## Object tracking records
========

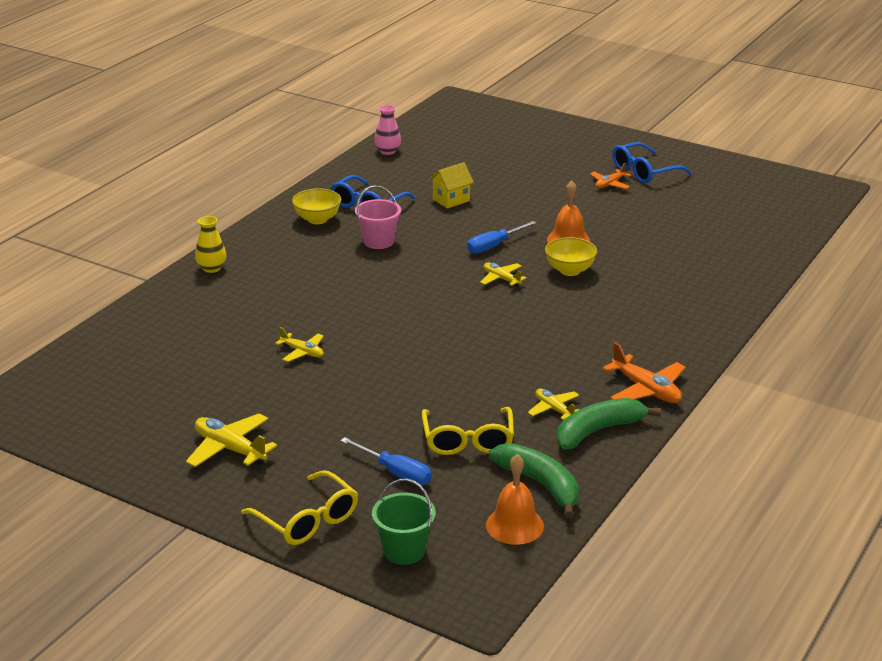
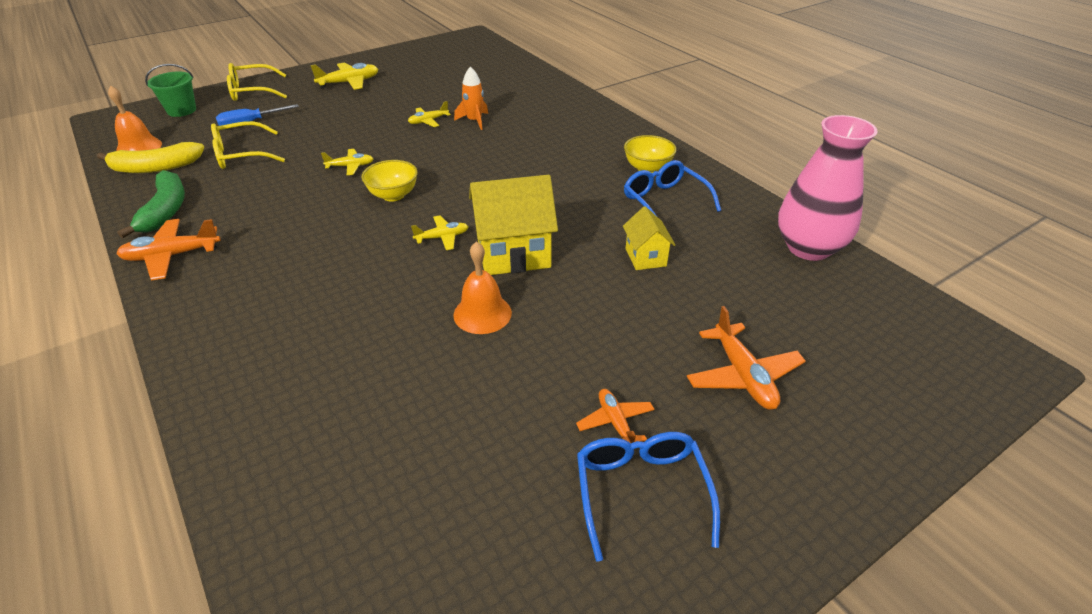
camera: 115 degrees right, 10 degrees up
yellow vase [195,216,226,273] -> none
pink bucket [355,185,401,249] -> none
pink vase [374,105,401,155] -> pink vase [778,115,877,261], size x2.08
yellow glasses [422,407,514,455] -> yellow glasses turned 45 degrees counterclockwise [211,121,285,169]
blue screwdriver [467,221,537,254] -> yellow house [469,175,558,275]
green banana [489,443,579,518] -> yellow banana [97,142,204,173]
yellow plane [528,389,580,420] -> yellow plane moved to [321,149,374,175]
yellow bowl [545,237,597,276] -> yellow bowl moved to [361,160,418,202]
none -> orange rocket [454,67,488,130]
none -> orange plane [687,306,806,410]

========

## WORK TO COMPLETE
Where does the string "vase" appear in the records? Copy every line that holds it.

## WRITTEN ANSWER
yellow vase [195,216,226,273] -> none
pink vase [374,105,401,155] -> pink vase [778,115,877,261], size x2.08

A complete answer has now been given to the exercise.